ABOUT THIS EXERCISE -
Every line from the one with "JOY pin GND: none -> GND" through the final line of the data below goes in the answer, copied exactly. Pictures do not.

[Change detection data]
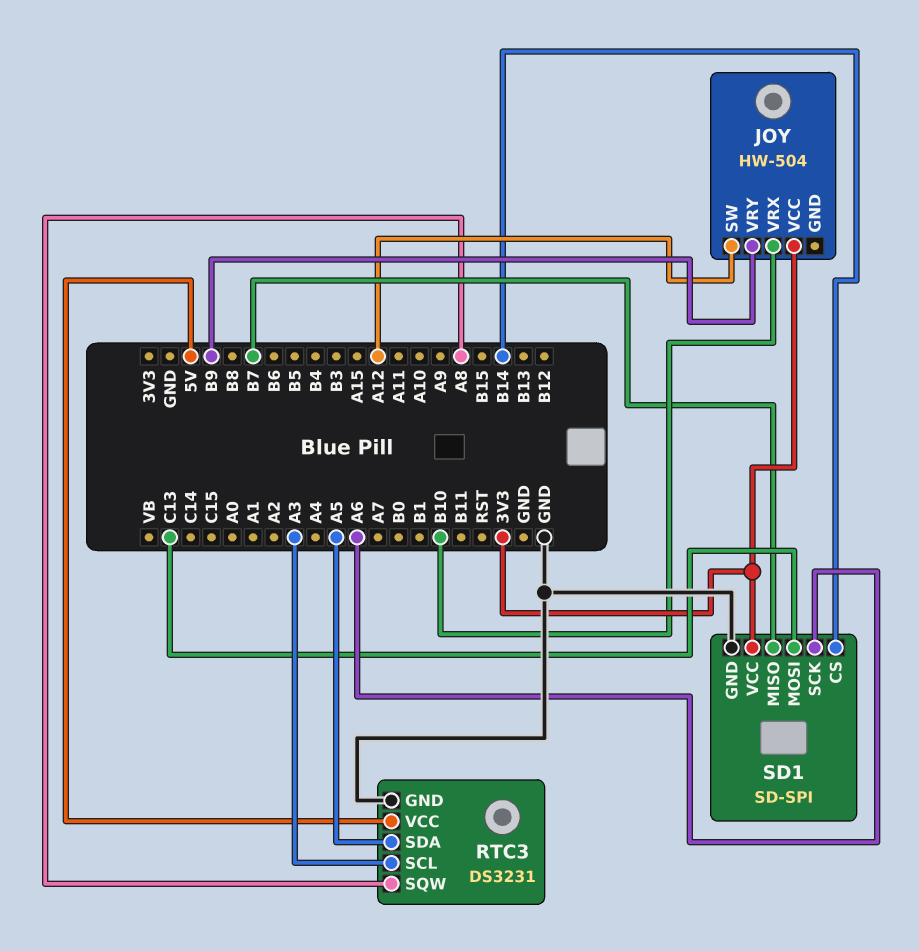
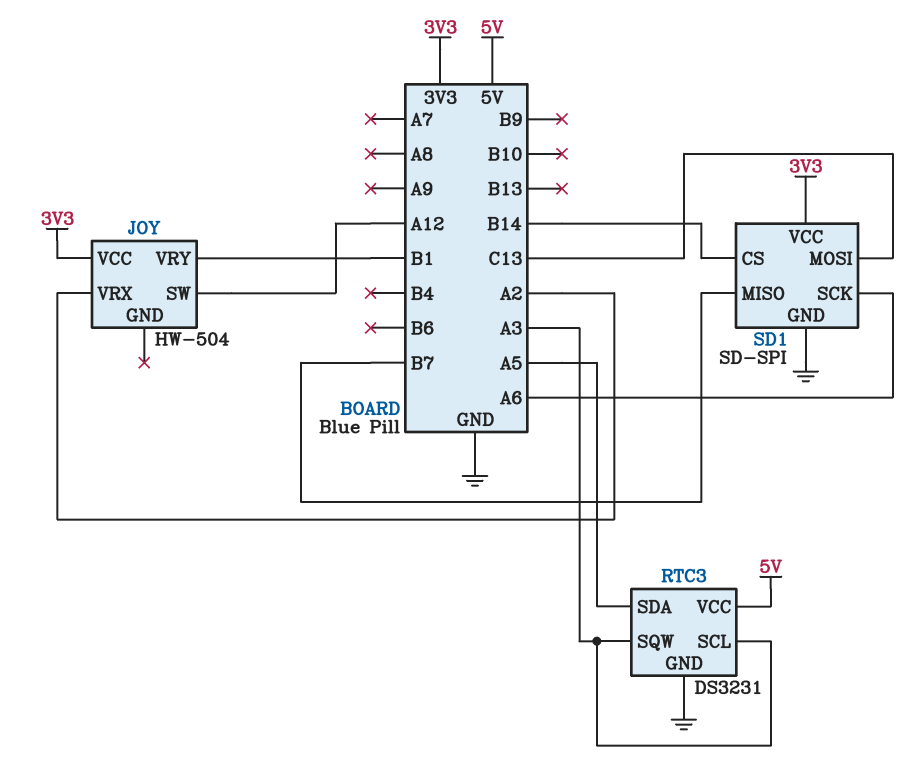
JOY pin VRX: B10 -> A2
JOY pin VRY: B9 -> B1
RTC3 pin SQW: A8 -> A3

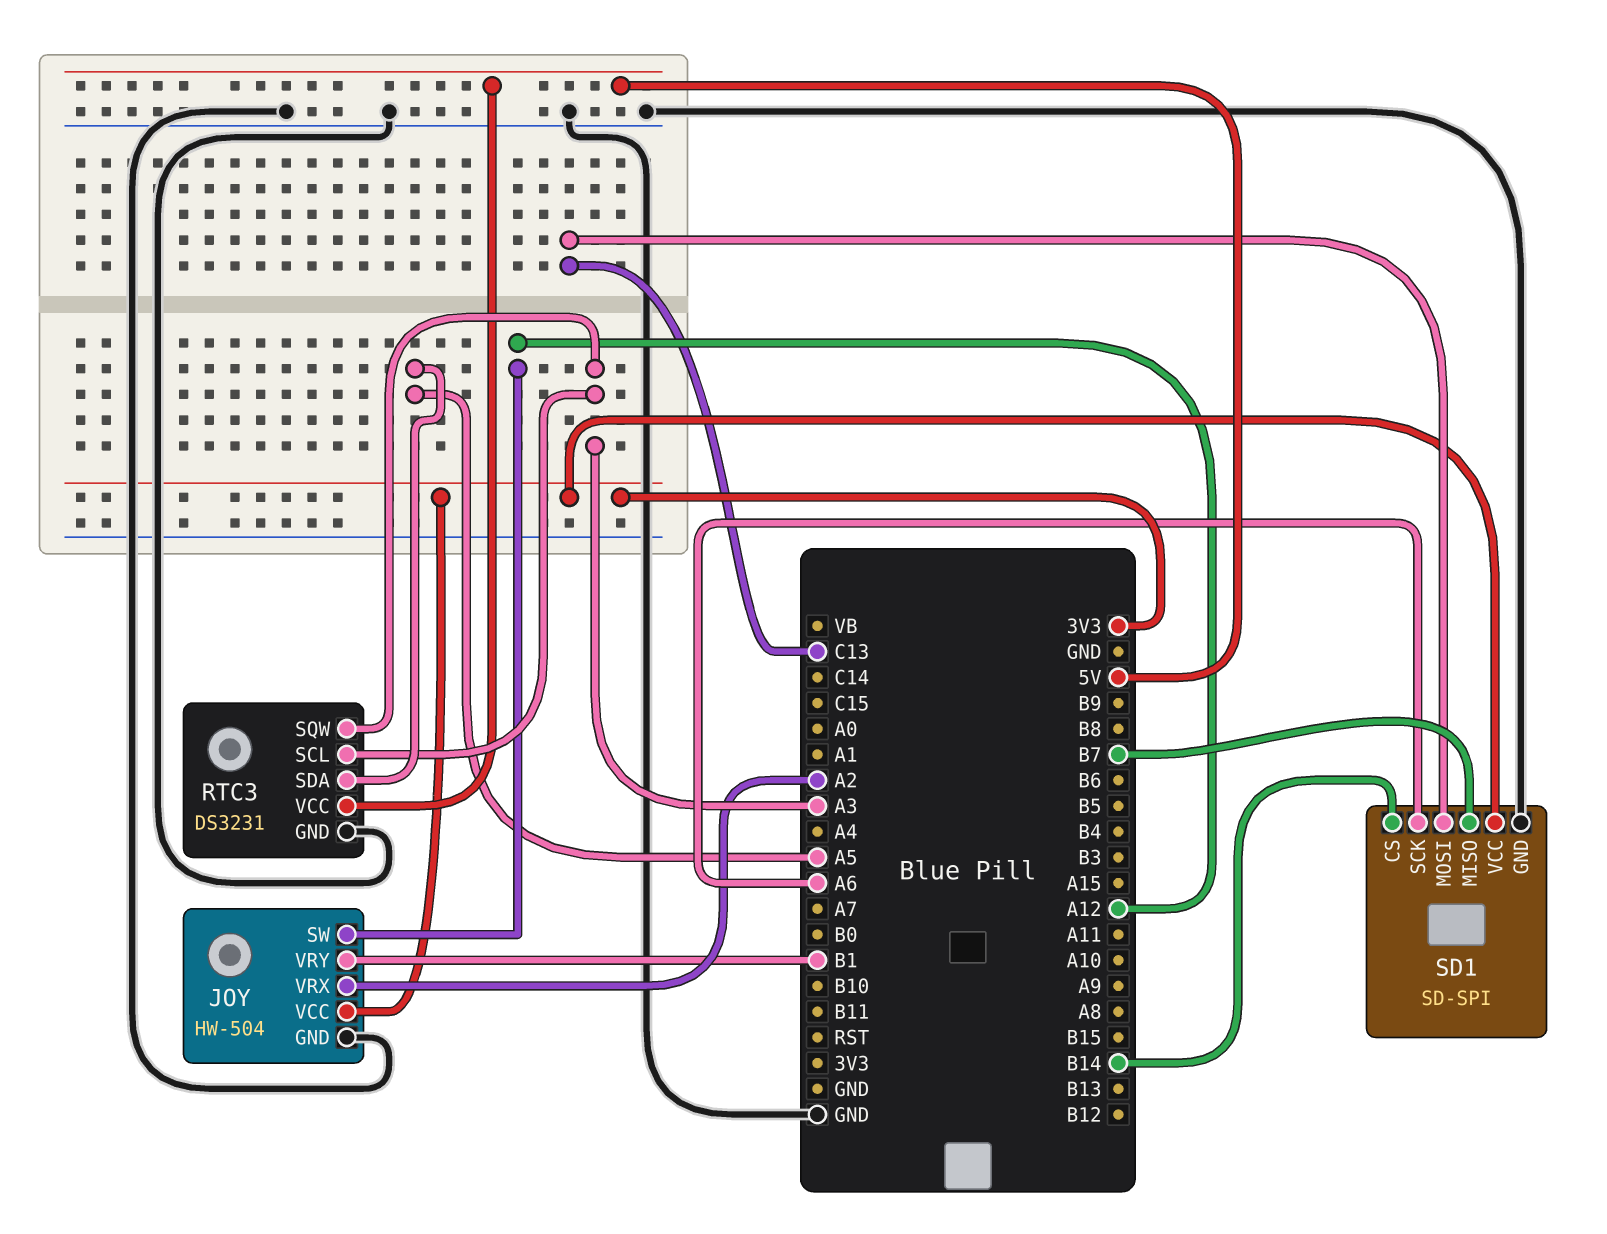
JOY pin GND: none -> GND

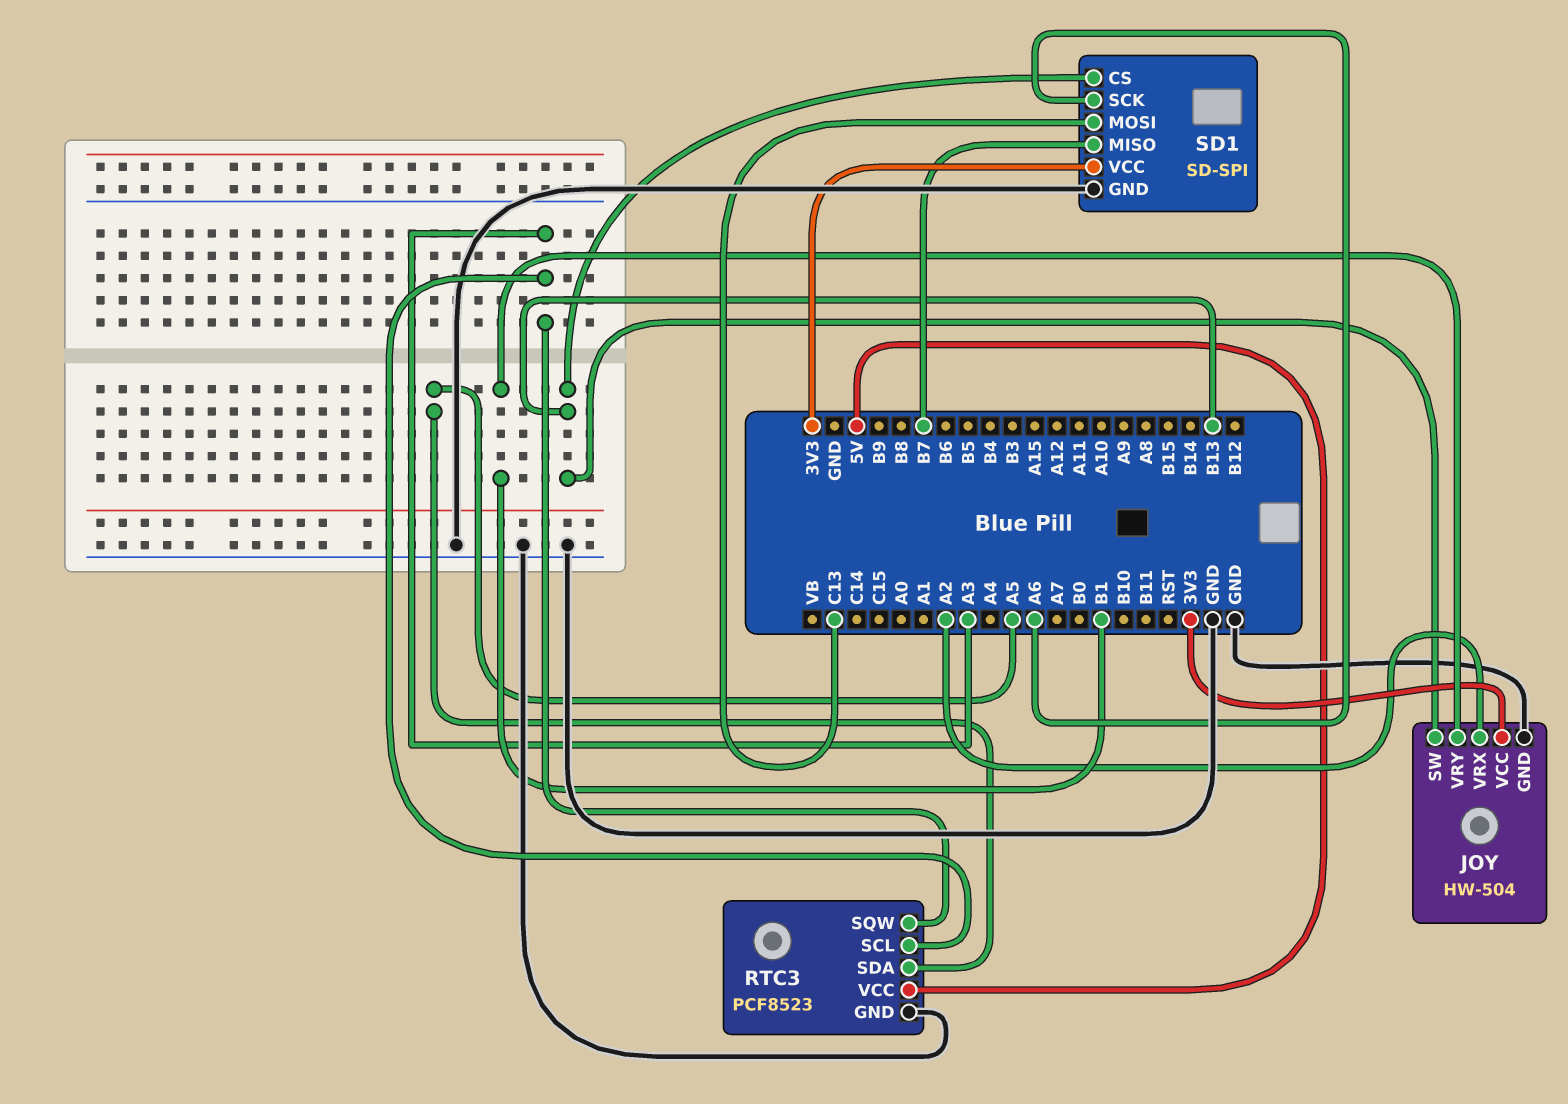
JOY pin SW: A12 -> B13
RTC3: DS3231 -> PCF8523
SD1 pin CS: B14 -> B13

FINISHED TASK -
JOY pin GND: none -> GND

JOY pin SW: A12 -> B13
RTC3: DS3231 -> PCF8523
SD1 pin CS: B14 -> B13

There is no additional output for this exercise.